*** Block opens ***

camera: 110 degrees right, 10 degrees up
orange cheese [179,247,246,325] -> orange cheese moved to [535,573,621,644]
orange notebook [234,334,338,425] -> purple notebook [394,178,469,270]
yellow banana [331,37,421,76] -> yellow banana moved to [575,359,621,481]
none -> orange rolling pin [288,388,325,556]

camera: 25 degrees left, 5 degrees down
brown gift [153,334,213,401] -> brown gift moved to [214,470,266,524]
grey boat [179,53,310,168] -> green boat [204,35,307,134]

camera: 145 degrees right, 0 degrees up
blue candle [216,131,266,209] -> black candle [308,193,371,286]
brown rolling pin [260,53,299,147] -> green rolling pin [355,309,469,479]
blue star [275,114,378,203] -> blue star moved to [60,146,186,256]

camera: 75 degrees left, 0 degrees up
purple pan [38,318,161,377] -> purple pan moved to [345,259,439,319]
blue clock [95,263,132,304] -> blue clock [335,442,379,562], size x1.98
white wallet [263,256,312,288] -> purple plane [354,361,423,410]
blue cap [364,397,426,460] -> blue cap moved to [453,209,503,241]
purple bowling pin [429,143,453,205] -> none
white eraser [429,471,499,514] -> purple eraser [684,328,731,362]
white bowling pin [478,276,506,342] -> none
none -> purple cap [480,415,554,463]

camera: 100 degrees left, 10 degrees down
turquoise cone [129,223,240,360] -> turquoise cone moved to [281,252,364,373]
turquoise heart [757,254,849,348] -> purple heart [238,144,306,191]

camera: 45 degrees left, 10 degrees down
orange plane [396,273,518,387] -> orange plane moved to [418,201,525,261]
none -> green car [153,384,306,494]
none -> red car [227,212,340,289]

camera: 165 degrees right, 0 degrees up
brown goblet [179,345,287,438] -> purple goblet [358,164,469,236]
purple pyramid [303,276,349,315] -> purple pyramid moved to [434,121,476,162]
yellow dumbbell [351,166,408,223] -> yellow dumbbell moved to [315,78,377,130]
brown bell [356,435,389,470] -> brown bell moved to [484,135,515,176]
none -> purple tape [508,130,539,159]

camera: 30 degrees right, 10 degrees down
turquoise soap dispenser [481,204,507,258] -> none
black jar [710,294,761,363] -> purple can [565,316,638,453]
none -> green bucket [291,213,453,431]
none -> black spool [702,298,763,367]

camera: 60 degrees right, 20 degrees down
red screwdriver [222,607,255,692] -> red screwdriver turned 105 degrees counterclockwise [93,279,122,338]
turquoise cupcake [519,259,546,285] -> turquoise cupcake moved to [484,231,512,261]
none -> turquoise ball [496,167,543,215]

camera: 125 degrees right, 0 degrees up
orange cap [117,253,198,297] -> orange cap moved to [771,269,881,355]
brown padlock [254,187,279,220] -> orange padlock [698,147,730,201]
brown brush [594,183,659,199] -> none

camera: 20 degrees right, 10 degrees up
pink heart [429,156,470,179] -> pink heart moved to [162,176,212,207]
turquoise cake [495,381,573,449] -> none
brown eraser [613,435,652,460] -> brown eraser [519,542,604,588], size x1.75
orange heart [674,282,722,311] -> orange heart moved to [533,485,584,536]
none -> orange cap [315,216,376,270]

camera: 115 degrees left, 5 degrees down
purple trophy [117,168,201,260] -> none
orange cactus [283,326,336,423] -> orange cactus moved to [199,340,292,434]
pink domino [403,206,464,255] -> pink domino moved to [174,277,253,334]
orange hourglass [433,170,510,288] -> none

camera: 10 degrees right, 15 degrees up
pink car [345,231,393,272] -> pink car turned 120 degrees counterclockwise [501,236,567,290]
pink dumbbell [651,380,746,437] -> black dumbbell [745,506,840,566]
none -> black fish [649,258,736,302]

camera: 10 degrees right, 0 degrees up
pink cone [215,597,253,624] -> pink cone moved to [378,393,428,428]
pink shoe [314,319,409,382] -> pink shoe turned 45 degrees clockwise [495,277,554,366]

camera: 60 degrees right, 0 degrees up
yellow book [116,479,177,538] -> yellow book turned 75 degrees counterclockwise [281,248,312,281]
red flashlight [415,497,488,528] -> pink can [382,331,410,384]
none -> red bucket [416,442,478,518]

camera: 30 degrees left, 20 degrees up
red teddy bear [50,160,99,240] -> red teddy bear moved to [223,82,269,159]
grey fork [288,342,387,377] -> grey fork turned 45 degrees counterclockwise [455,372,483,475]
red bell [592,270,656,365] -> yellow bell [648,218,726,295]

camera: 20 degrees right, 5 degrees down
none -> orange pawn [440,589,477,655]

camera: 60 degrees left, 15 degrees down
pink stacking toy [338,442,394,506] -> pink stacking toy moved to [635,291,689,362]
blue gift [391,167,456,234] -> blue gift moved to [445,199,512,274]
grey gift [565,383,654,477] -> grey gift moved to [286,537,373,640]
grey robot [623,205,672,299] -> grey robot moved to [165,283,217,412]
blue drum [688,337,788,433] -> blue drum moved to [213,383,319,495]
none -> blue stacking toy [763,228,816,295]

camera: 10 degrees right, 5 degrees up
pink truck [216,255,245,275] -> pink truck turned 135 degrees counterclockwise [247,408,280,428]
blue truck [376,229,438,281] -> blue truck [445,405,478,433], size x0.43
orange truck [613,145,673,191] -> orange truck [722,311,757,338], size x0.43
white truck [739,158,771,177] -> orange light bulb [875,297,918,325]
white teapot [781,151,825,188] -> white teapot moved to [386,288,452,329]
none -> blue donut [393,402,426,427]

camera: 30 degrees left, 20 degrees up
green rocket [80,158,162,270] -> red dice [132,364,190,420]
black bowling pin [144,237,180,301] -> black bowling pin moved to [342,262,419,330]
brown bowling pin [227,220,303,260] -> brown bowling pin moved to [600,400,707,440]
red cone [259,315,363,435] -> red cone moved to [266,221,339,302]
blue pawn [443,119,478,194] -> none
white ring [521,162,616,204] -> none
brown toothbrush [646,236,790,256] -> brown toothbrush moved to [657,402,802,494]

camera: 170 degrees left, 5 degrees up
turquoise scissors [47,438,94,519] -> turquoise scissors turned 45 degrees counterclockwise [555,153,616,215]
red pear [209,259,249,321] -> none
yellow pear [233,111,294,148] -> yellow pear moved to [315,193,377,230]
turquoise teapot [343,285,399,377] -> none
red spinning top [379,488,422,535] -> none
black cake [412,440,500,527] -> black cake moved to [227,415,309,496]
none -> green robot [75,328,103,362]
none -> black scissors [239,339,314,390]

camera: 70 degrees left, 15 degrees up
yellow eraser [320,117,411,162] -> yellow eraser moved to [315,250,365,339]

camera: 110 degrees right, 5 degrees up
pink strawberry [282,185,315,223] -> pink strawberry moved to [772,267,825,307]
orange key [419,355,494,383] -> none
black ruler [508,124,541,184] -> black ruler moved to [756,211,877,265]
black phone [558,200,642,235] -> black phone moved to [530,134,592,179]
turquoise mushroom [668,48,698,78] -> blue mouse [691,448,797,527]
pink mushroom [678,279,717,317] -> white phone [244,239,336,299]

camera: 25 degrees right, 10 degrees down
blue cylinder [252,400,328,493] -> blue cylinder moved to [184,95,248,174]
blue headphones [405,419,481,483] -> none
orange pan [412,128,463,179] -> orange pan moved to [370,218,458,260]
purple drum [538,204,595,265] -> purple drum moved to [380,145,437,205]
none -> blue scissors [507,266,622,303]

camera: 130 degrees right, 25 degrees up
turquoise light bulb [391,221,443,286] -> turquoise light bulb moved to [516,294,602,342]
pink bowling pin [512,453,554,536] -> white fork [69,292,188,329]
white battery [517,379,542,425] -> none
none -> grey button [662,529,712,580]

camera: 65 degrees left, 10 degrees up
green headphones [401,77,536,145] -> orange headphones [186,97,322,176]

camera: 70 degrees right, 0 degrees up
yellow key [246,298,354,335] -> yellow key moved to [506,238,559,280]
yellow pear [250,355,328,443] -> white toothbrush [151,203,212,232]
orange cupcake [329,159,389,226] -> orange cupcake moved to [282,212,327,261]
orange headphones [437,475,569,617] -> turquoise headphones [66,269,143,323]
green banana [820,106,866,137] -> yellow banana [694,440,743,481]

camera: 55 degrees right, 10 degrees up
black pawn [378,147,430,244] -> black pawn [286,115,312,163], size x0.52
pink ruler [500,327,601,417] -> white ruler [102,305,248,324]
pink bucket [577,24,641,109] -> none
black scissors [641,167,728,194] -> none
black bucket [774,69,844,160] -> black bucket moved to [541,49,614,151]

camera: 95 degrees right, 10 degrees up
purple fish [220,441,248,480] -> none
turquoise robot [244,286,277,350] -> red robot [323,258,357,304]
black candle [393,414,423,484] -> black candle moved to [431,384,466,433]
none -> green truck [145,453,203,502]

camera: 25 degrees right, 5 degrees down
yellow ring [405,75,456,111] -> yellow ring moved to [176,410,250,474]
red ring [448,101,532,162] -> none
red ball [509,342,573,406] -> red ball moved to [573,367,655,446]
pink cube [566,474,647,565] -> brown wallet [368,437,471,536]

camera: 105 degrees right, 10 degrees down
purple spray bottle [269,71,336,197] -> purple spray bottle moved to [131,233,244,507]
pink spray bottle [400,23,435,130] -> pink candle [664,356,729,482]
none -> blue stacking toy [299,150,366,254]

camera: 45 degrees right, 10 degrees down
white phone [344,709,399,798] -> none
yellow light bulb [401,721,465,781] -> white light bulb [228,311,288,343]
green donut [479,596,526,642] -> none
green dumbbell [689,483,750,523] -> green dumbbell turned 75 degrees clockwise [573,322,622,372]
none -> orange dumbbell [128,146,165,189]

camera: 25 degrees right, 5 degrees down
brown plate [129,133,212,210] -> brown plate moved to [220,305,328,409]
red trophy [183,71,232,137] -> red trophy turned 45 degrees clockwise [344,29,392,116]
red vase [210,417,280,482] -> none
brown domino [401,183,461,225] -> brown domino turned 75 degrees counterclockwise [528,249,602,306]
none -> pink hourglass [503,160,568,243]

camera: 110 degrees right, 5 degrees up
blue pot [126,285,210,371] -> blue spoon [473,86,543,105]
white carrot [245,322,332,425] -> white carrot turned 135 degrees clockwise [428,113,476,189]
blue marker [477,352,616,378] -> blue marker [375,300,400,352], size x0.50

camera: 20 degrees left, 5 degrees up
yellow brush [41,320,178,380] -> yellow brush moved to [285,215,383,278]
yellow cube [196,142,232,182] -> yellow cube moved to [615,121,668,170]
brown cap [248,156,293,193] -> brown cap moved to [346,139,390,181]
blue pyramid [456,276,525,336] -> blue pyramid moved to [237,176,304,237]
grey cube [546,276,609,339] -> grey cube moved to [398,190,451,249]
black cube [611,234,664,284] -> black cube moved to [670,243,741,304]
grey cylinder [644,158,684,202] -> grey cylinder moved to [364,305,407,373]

*** Block closes ***

• Exercise: Look above for the line that contains "green headphones [401,77,536,145]". Starting there, transcribe every line exactly until you have copied the line that contains "brown plate [129,133,212,210]".

• Worked solution:
green headphones [401,77,536,145] -> orange headphones [186,97,322,176]

camera: 70 degrees right, 0 degrees up
yellow key [246,298,354,335] -> yellow key moved to [506,238,559,280]
yellow pear [250,355,328,443] -> white toothbrush [151,203,212,232]
orange cupcake [329,159,389,226] -> orange cupcake moved to [282,212,327,261]
orange headphones [437,475,569,617] -> turquoise headphones [66,269,143,323]
green banana [820,106,866,137] -> yellow banana [694,440,743,481]

camera: 55 degrees right, 10 degrees up
black pawn [378,147,430,244] -> black pawn [286,115,312,163], size x0.52
pink ruler [500,327,601,417] -> white ruler [102,305,248,324]
pink bucket [577,24,641,109] -> none
black scissors [641,167,728,194] -> none
black bucket [774,69,844,160] -> black bucket moved to [541,49,614,151]

camera: 95 degrees right, 10 degrees up
purple fish [220,441,248,480] -> none
turquoise robot [244,286,277,350] -> red robot [323,258,357,304]
black candle [393,414,423,484] -> black candle moved to [431,384,466,433]
none -> green truck [145,453,203,502]

camera: 25 degrees right, 5 degrees down
yellow ring [405,75,456,111] -> yellow ring moved to [176,410,250,474]
red ring [448,101,532,162] -> none
red ball [509,342,573,406] -> red ball moved to [573,367,655,446]
pink cube [566,474,647,565] -> brown wallet [368,437,471,536]

camera: 105 degrees right, 10 degrees down
purple spray bottle [269,71,336,197] -> purple spray bottle moved to [131,233,244,507]
pink spray bottle [400,23,435,130] -> pink candle [664,356,729,482]
none -> blue stacking toy [299,150,366,254]

camera: 45 degrees right, 10 degrees down
white phone [344,709,399,798] -> none
yellow light bulb [401,721,465,781] -> white light bulb [228,311,288,343]
green donut [479,596,526,642] -> none
green dumbbell [689,483,750,523] -> green dumbbell turned 75 degrees clockwise [573,322,622,372]
none -> orange dumbbell [128,146,165,189]

camera: 25 degrees right, 5 degrees down
brown plate [129,133,212,210] -> brown plate moved to [220,305,328,409]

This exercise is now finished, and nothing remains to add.